Exercise directions:
Write out only the final part of the records below. It begins with the line that contains "(267, 207) = (704, 285): pink" and ends with the last line.

Data:
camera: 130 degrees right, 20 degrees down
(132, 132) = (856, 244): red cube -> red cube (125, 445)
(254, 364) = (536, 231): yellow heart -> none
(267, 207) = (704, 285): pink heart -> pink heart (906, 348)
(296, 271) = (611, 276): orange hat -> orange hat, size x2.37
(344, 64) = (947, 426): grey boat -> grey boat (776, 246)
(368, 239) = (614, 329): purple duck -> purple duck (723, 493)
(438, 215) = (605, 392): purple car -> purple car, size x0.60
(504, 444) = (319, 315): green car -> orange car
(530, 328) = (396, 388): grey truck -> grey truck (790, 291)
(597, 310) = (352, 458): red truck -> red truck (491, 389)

Answer below:
(267, 207) = (704, 285): pink heart -> pink heart (906, 348)
(296, 271) = (611, 276): orange hat -> orange hat, size x2.37
(344, 64) = (947, 426): grey boat -> grey boat (776, 246)
(368, 239) = (614, 329): purple duck -> purple duck (723, 493)
(438, 215) = (605, 392): purple car -> purple car, size x0.60
(504, 444) = (319, 315): green car -> orange car
(530, 328) = (396, 388): grey truck -> grey truck (790, 291)
(597, 310) = (352, 458): red truck -> red truck (491, 389)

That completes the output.